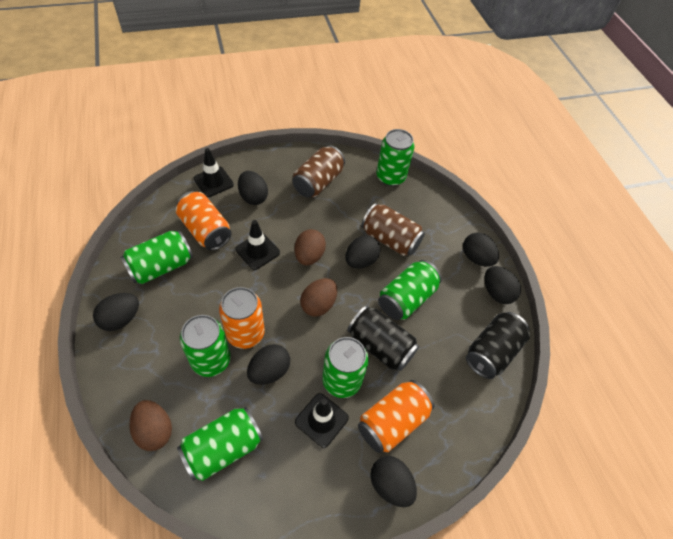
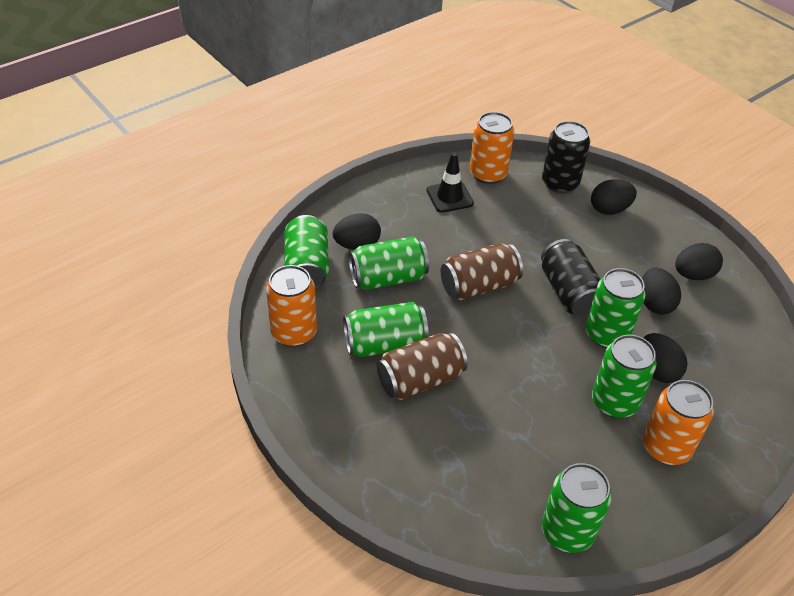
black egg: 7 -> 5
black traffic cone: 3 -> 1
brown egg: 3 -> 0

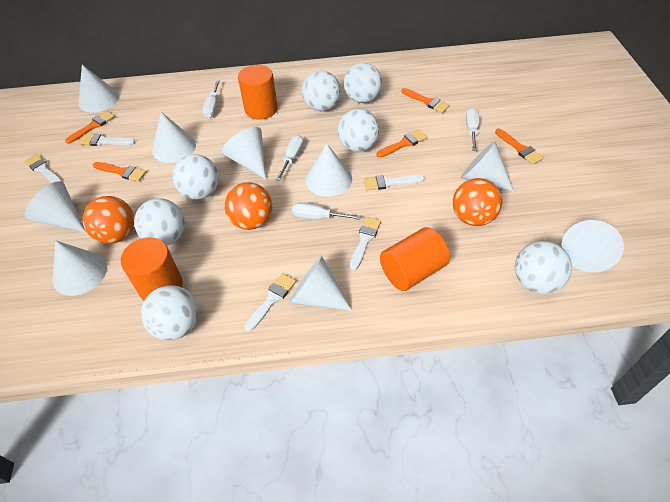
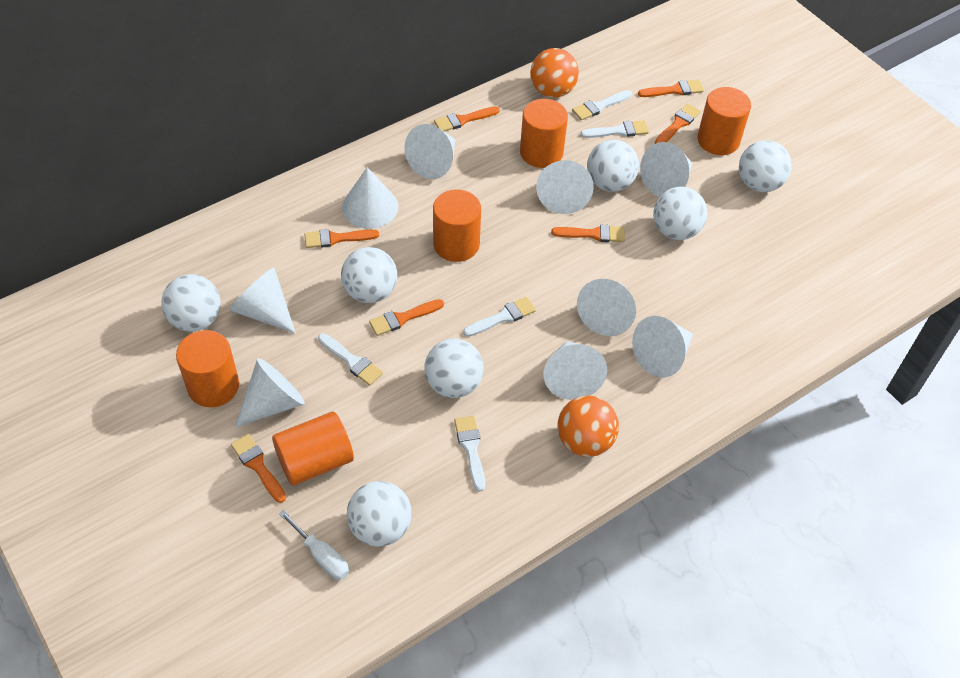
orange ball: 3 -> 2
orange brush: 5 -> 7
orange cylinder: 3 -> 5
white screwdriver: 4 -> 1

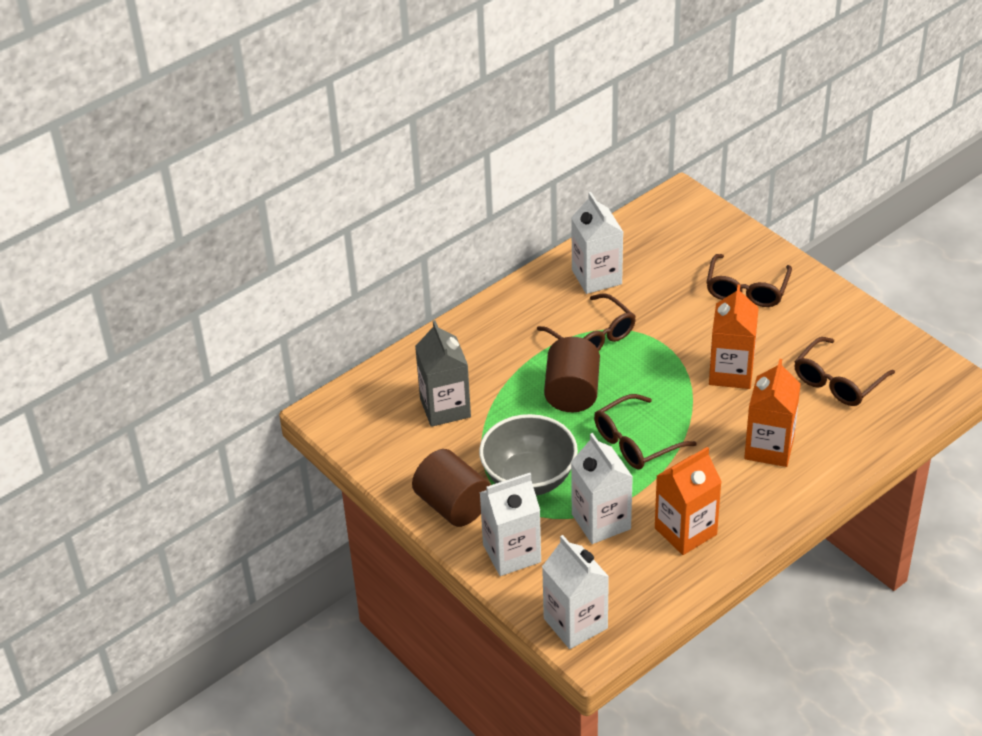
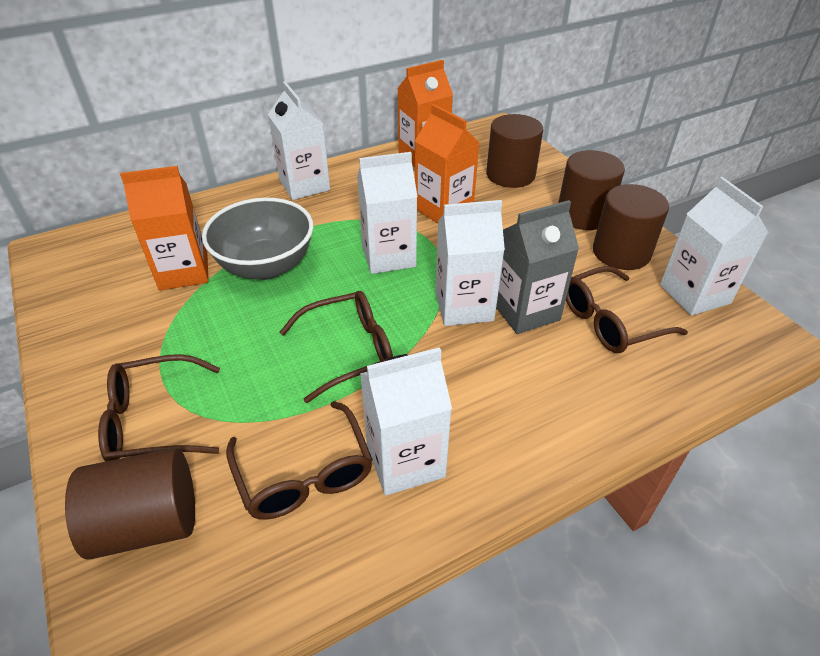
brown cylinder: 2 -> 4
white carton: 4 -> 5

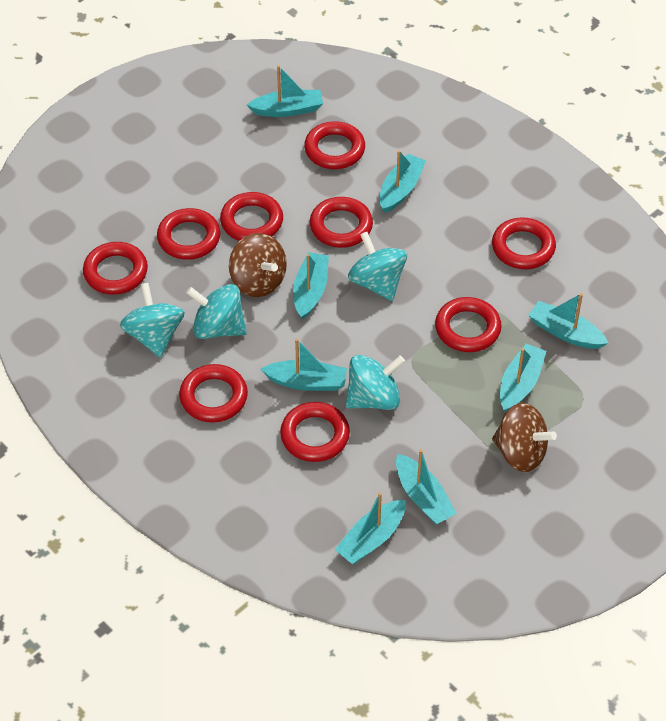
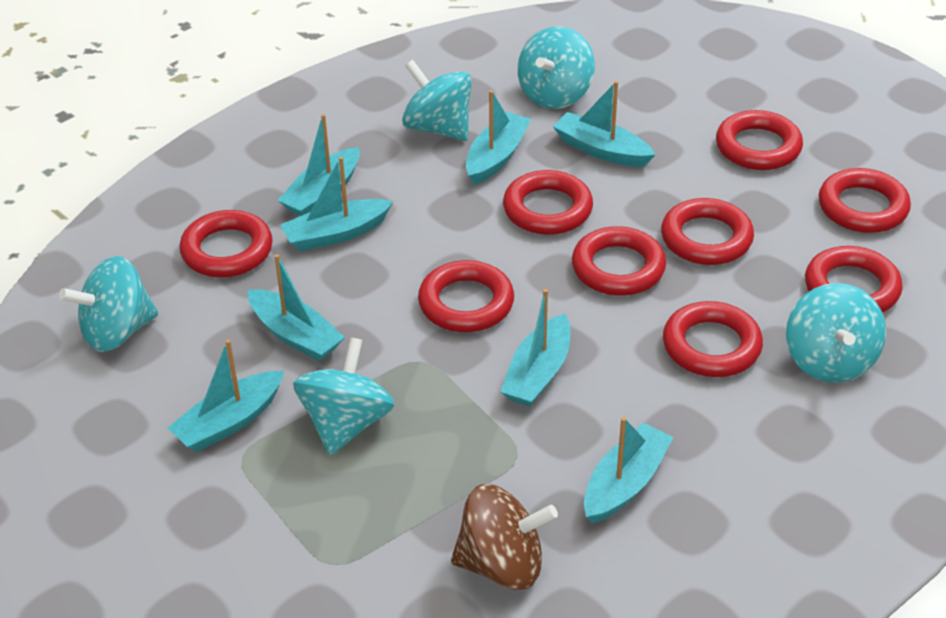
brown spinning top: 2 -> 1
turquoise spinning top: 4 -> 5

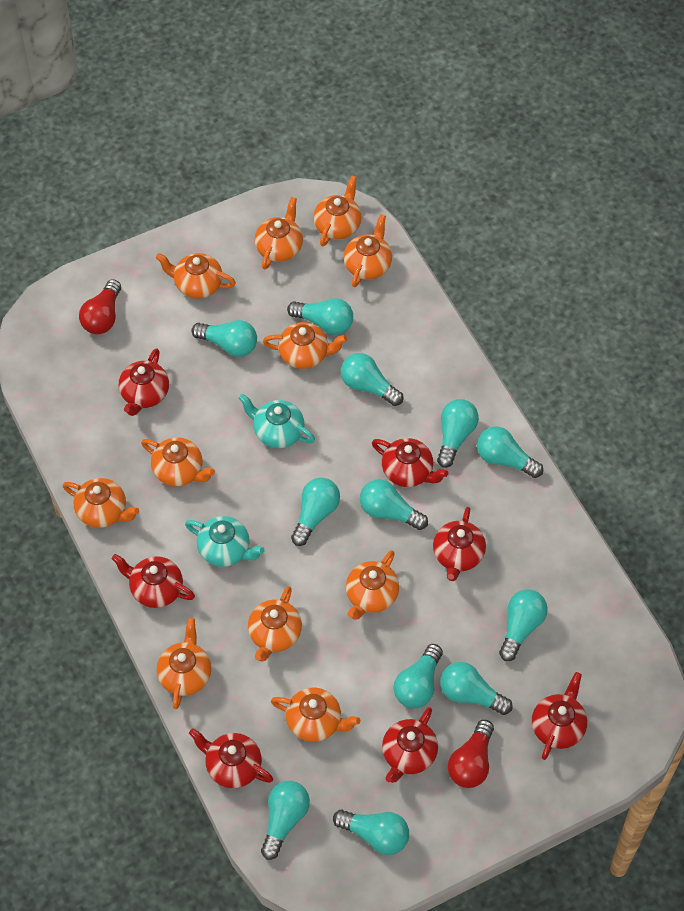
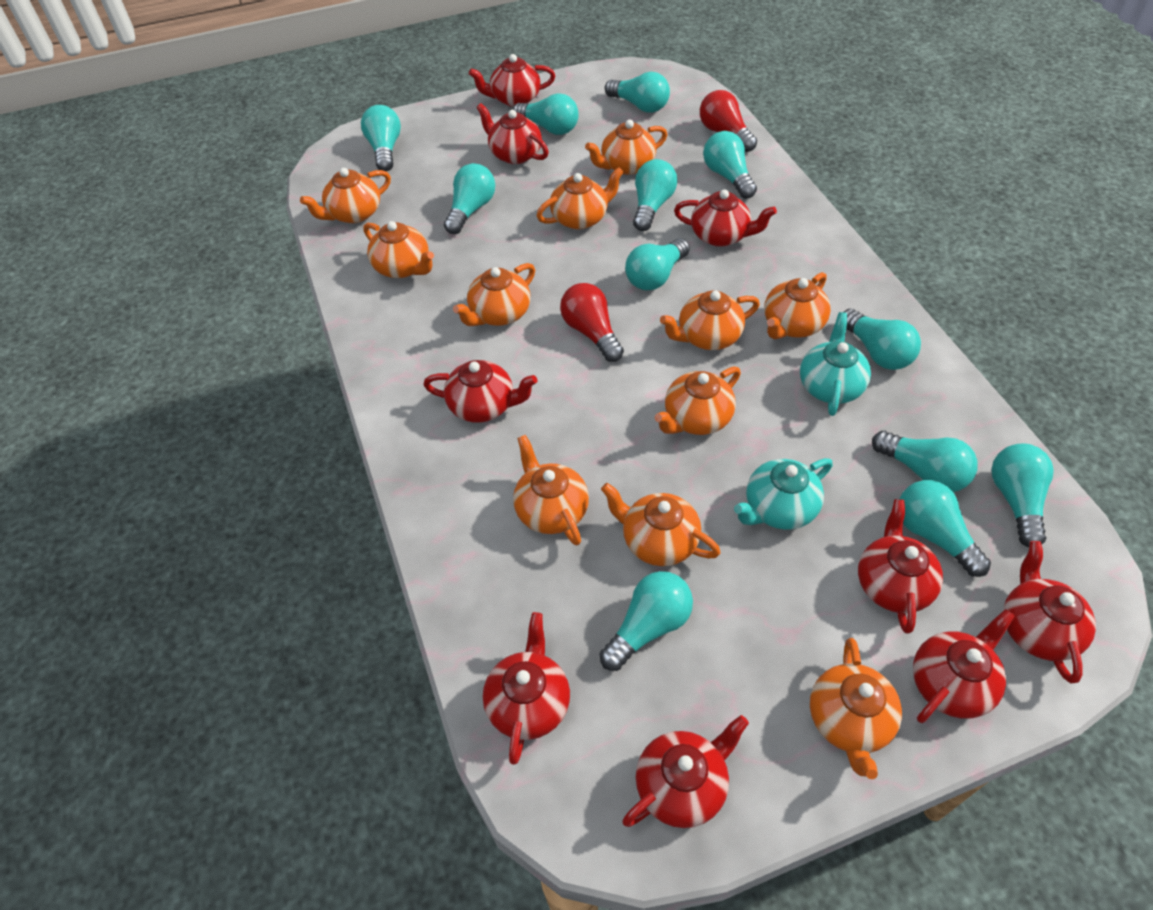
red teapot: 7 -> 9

○ ○ ○ ○

#### WORK TASK
Quote exactly, and nothing besides, the lines from the one with "orange ball: 3 -> 2" through the end of the records above; include both ends and omit the pictures.

#### ANSWER AREA
orange ball: 3 -> 2
orange brush: 5 -> 7
orange cylinder: 3 -> 5
white screwdriver: 4 -> 1

brown cylinder: 2 -> 4
white carton: 4 -> 5

brown spinning top: 2 -> 1
turquoise spinning top: 4 -> 5

red teapot: 7 -> 9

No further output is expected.